[[ PROVIDED DATA, beginning ]]

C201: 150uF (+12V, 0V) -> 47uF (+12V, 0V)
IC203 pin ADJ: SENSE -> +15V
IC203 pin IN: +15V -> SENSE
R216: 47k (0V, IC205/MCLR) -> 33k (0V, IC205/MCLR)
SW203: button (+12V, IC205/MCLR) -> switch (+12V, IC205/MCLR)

[[ PROVIDED DATA, end ]]
[[ PROVIDED DATA, beginning ]]

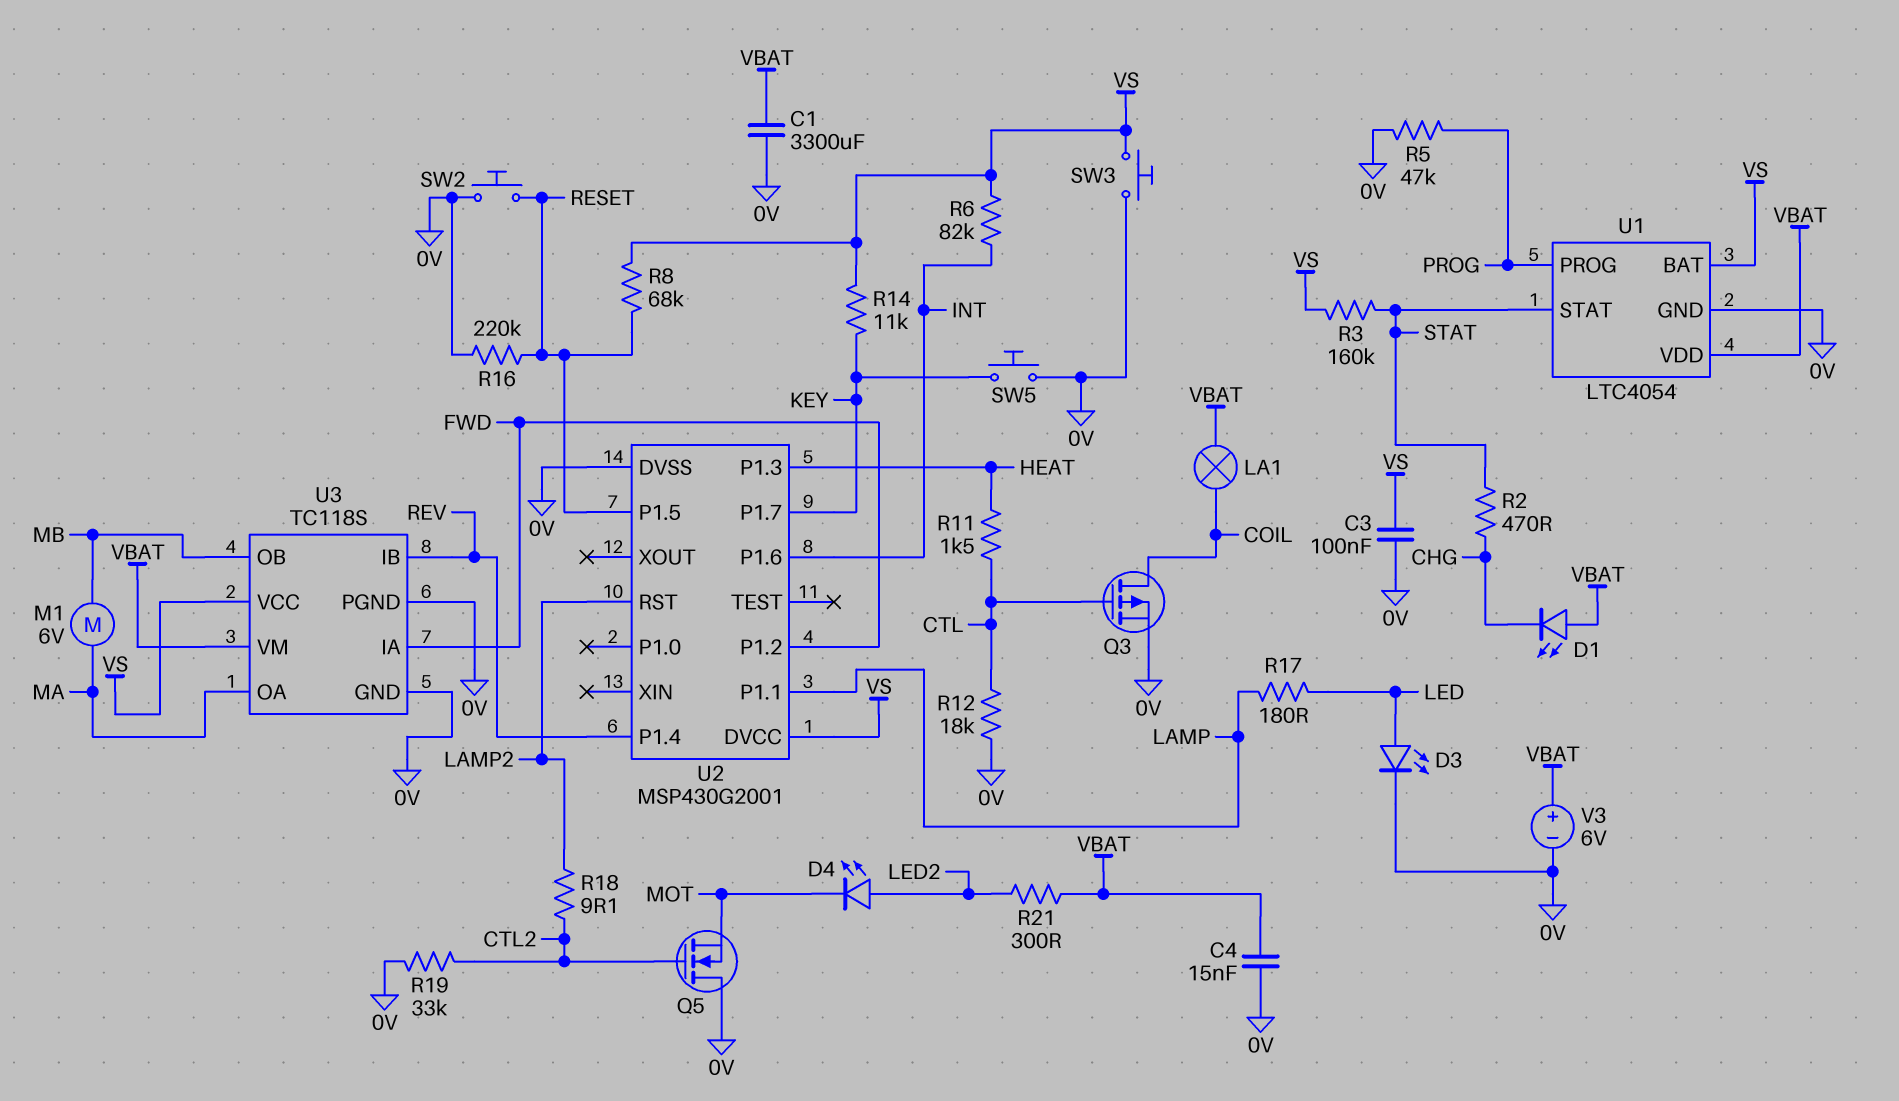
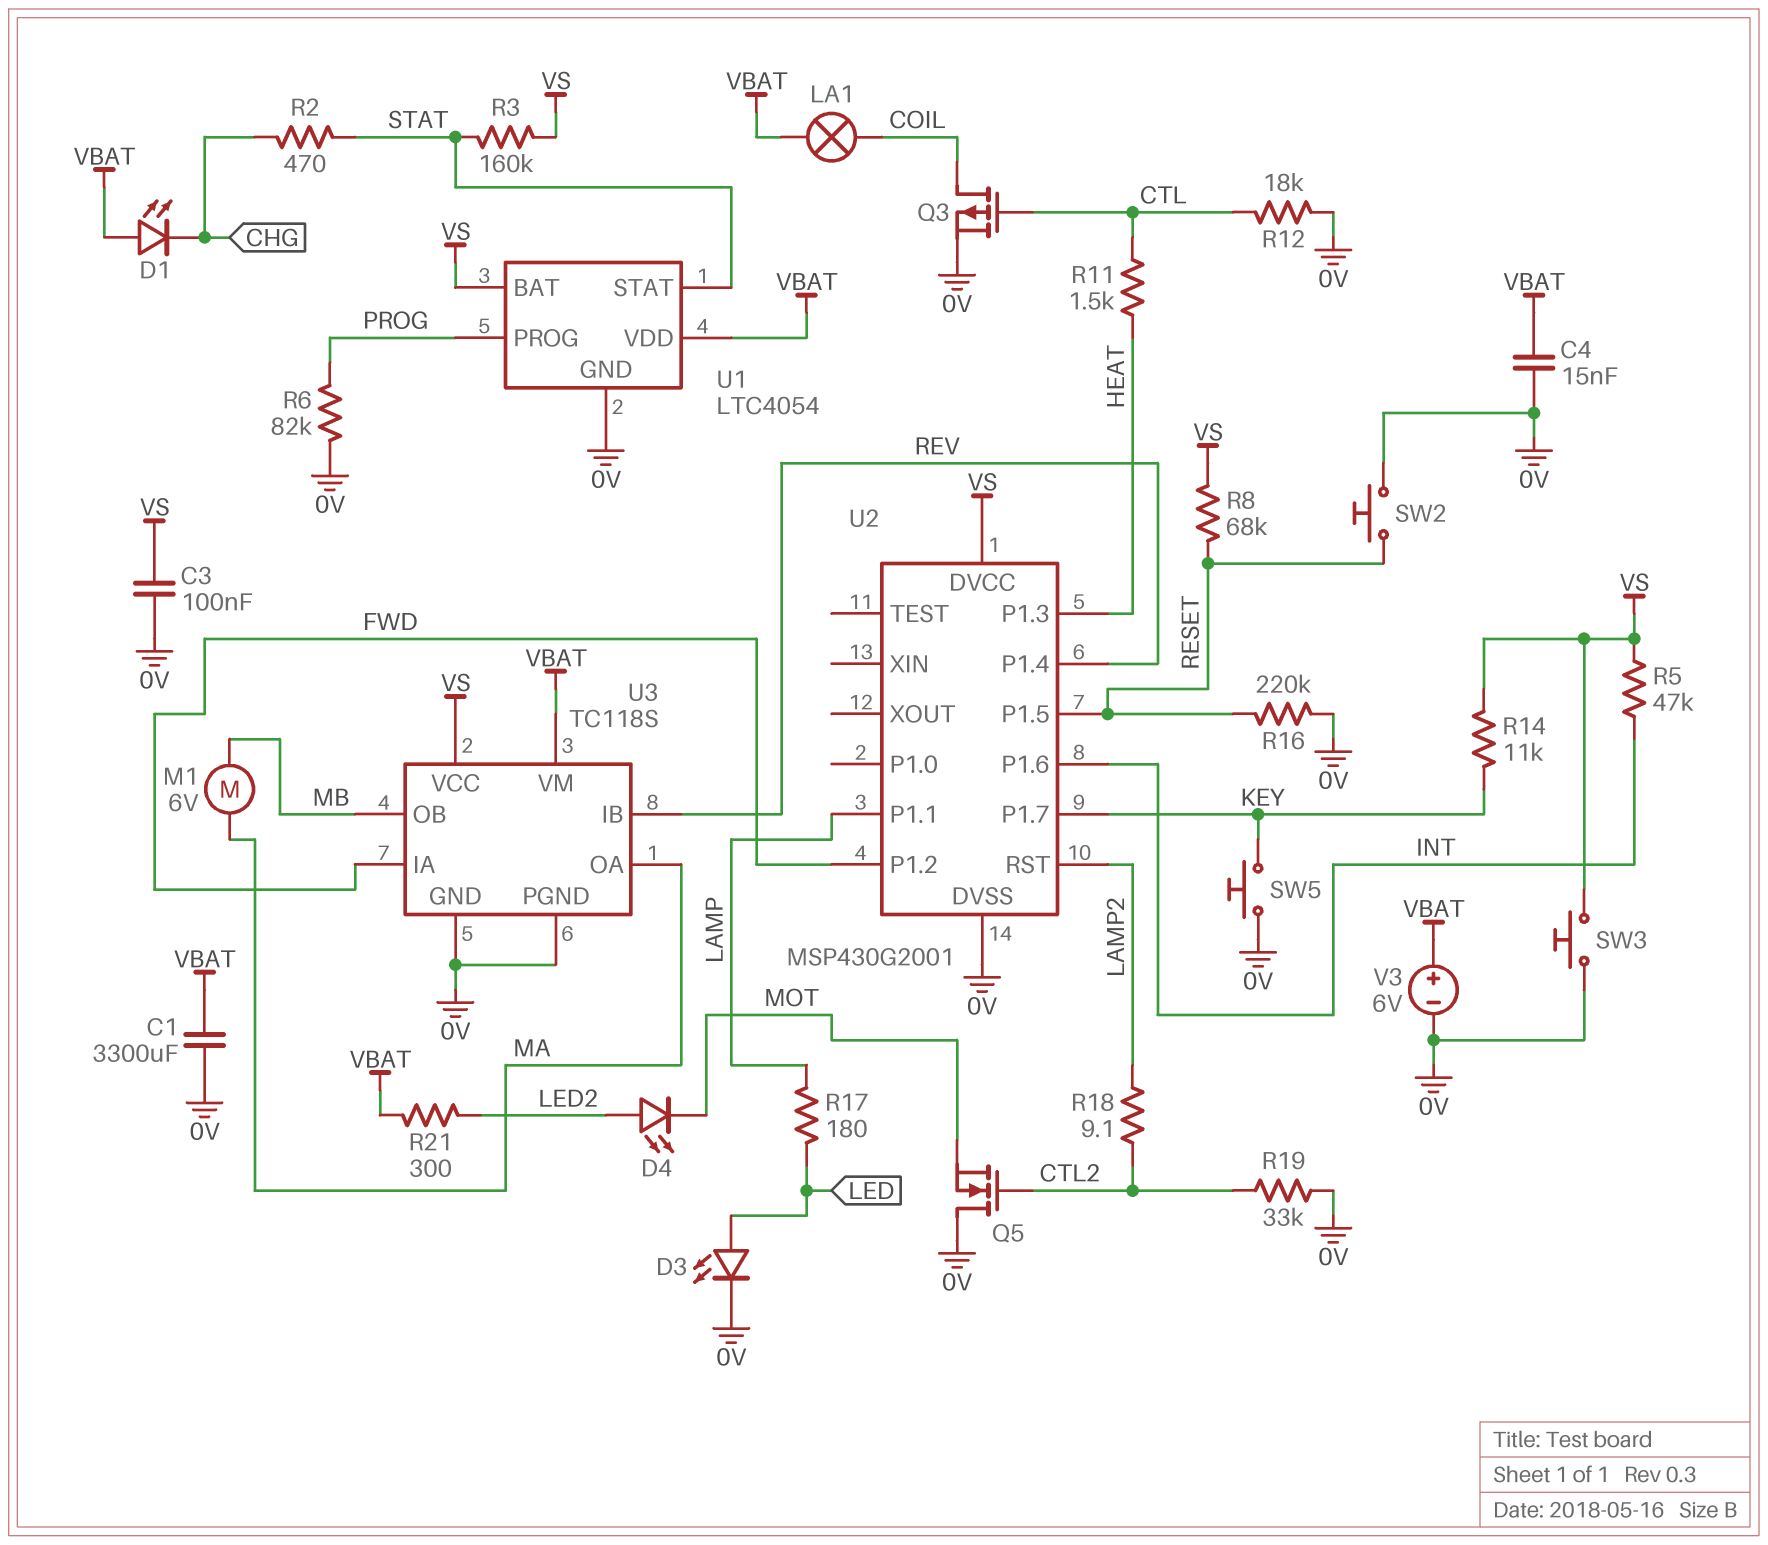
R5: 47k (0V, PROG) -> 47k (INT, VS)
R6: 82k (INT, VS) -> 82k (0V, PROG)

[[ PROVIDED DATA, end ]]
[[ PROVIDED DATA, beginning ]]

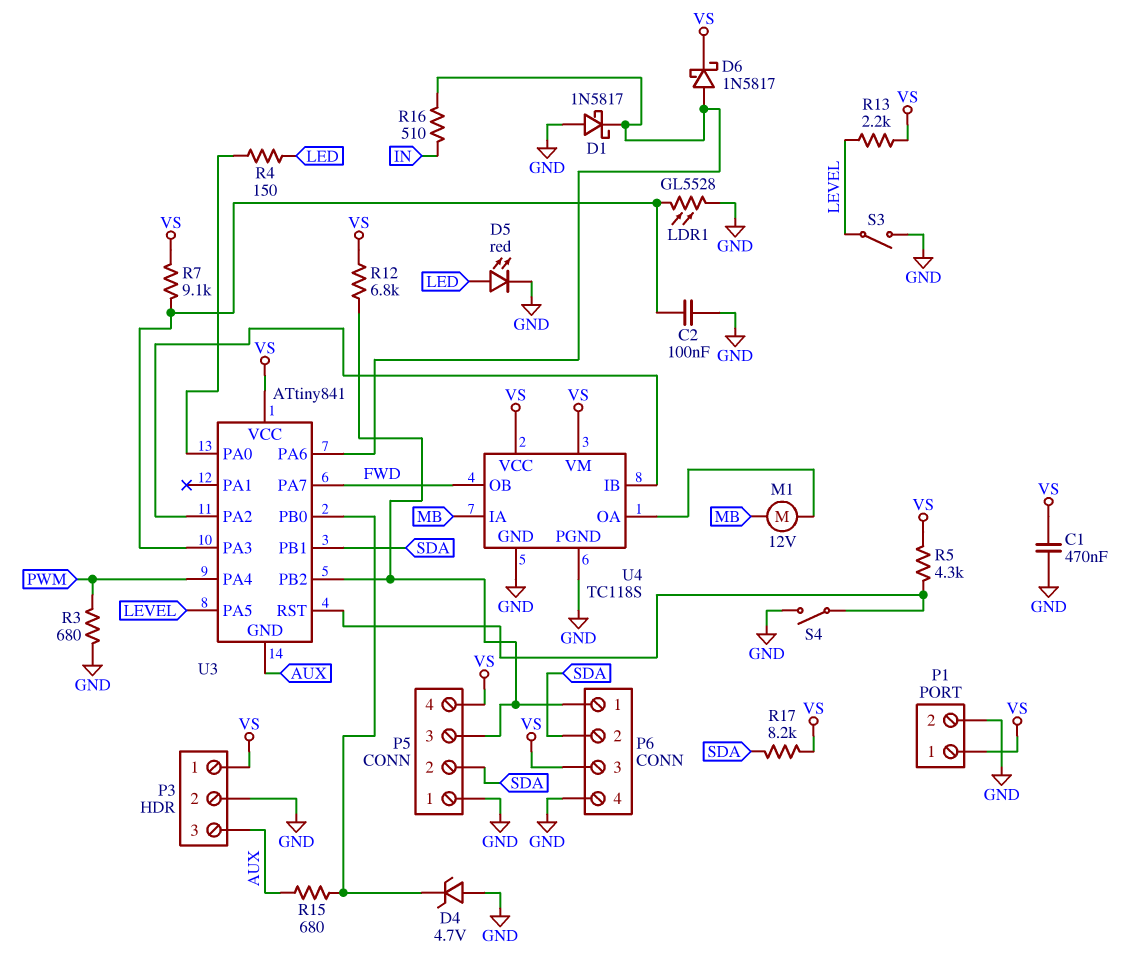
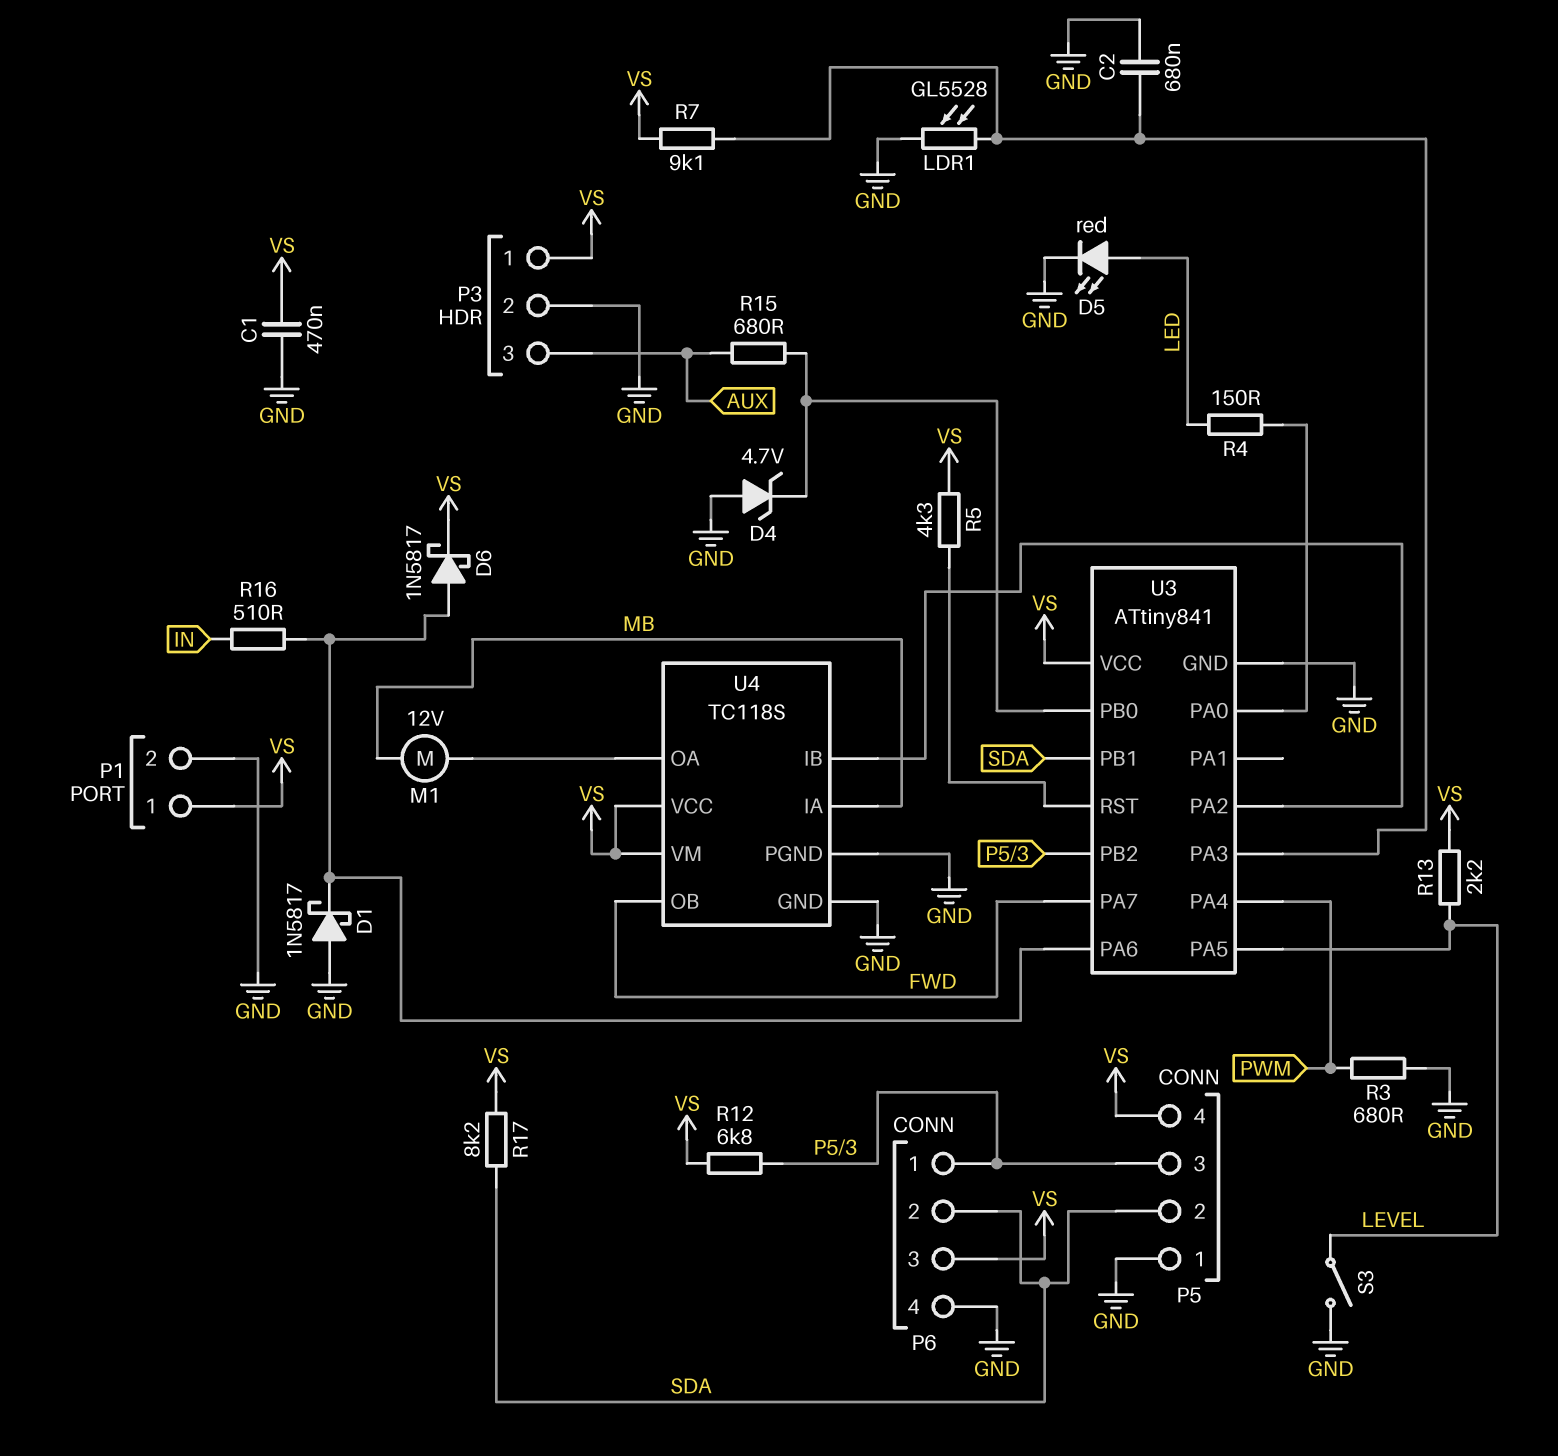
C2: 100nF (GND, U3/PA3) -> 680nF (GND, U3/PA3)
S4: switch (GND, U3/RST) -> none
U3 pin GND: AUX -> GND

[[ PROVIDED DATA, end ]]

**TASK TO CARRY OUT**
The answer must consist of each line from the data that includes the string "PROG".

**ANSWER**
R5: 47k (0V, PROG) -> 47k (INT, VS)
R6: 82k (INT, VS) -> 82k (0V, PROG)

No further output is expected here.